(Scene change data)
------------------------------------------------------------

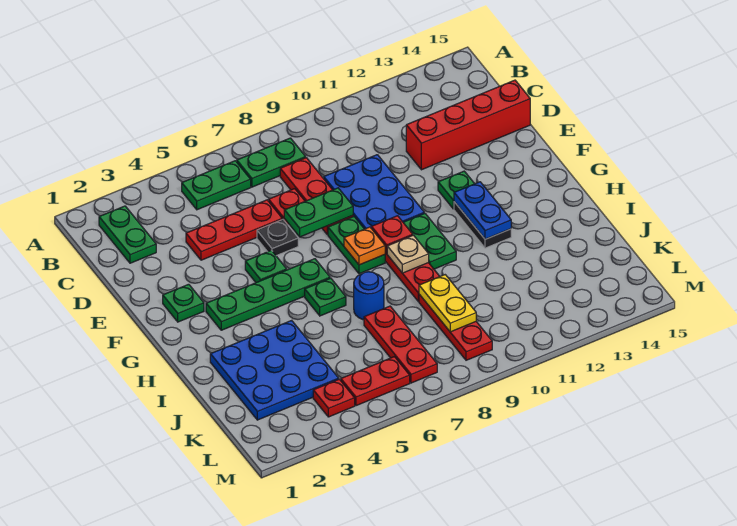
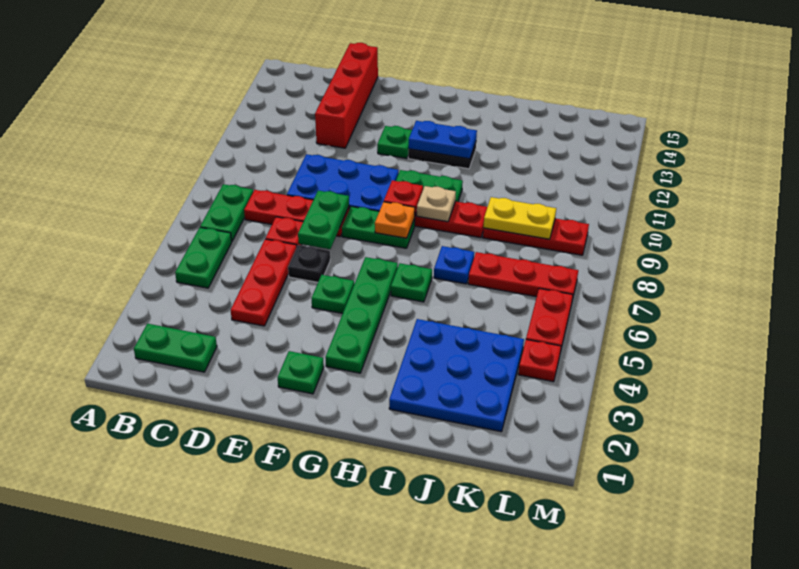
blue round brick I7 level 1 -> blue plate I7 level 1

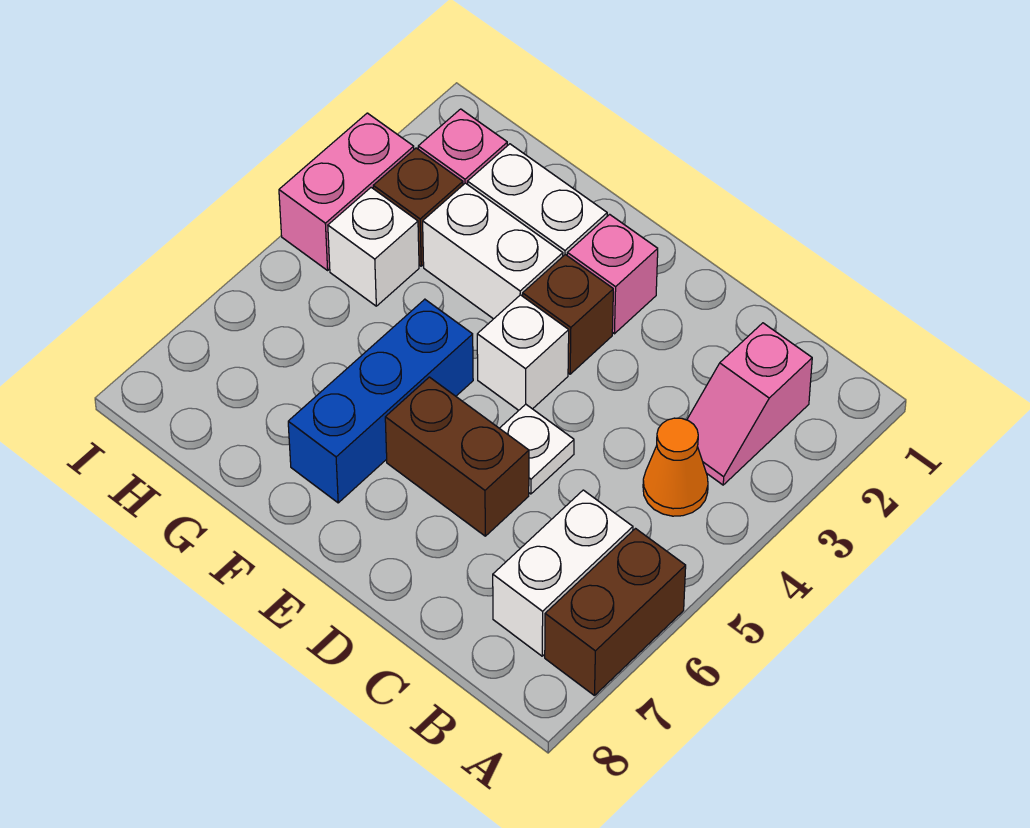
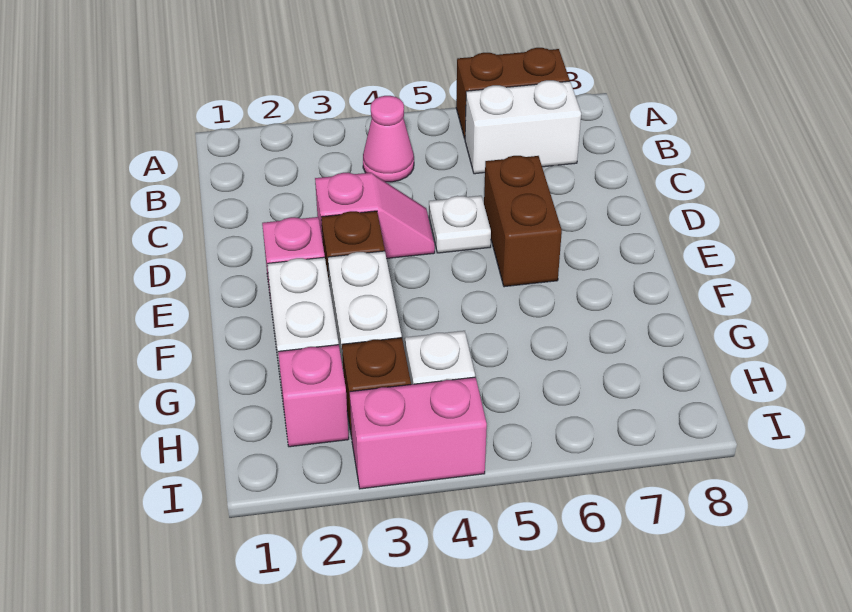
pink slope B2:B3 level 1 top 2 -> pink slope D3:D4 level 1 top 3
orange cone B4 level 1 -> pink cone B4 level 1
white brick E4 level 1 -> none
blue brick F5:F7 level 1 -> none

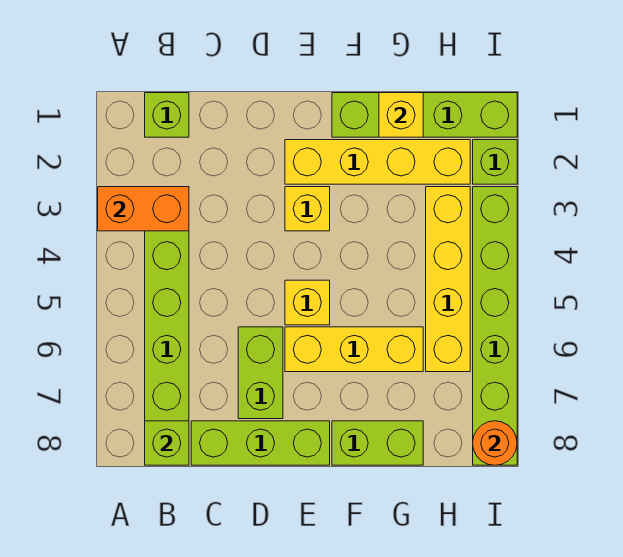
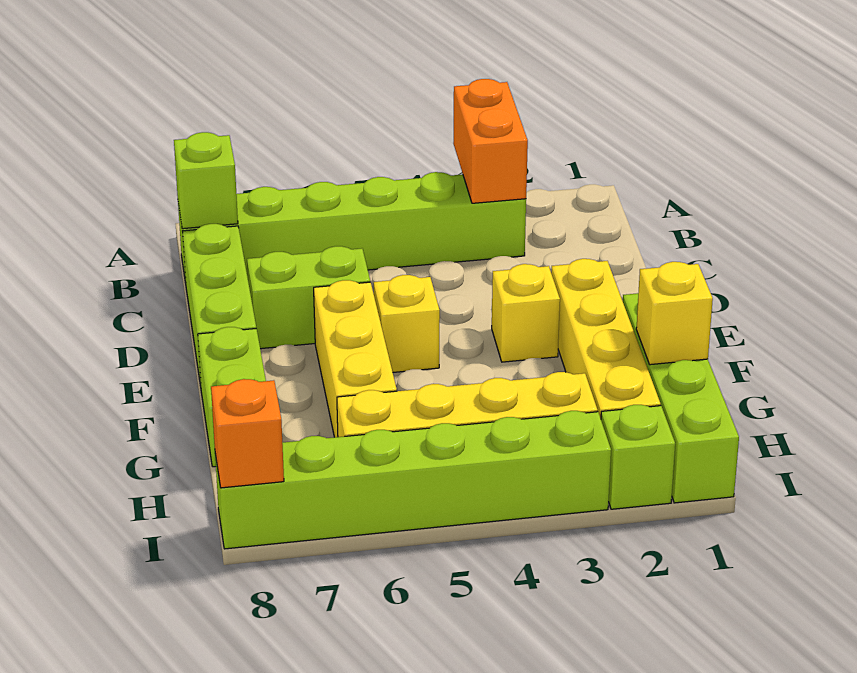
lime brick B1 level 1 -> none
orange round brick I8 level 2 -> orange brick I8 level 2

------------------------------------------------------------

HOW TO COMPLETE THIS TASK >>
Pictures are to be left out; all else in the entries above is to be quoted exactly.

RESPONSE >>
blue round brick I7 level 1 -> blue plate I7 level 1

pink slope B2:B3 level 1 top 2 -> pink slope D3:D4 level 1 top 3
orange cone B4 level 1 -> pink cone B4 level 1
white brick E4 level 1 -> none
blue brick F5:F7 level 1 -> none

lime brick B1 level 1 -> none
orange round brick I8 level 2 -> orange brick I8 level 2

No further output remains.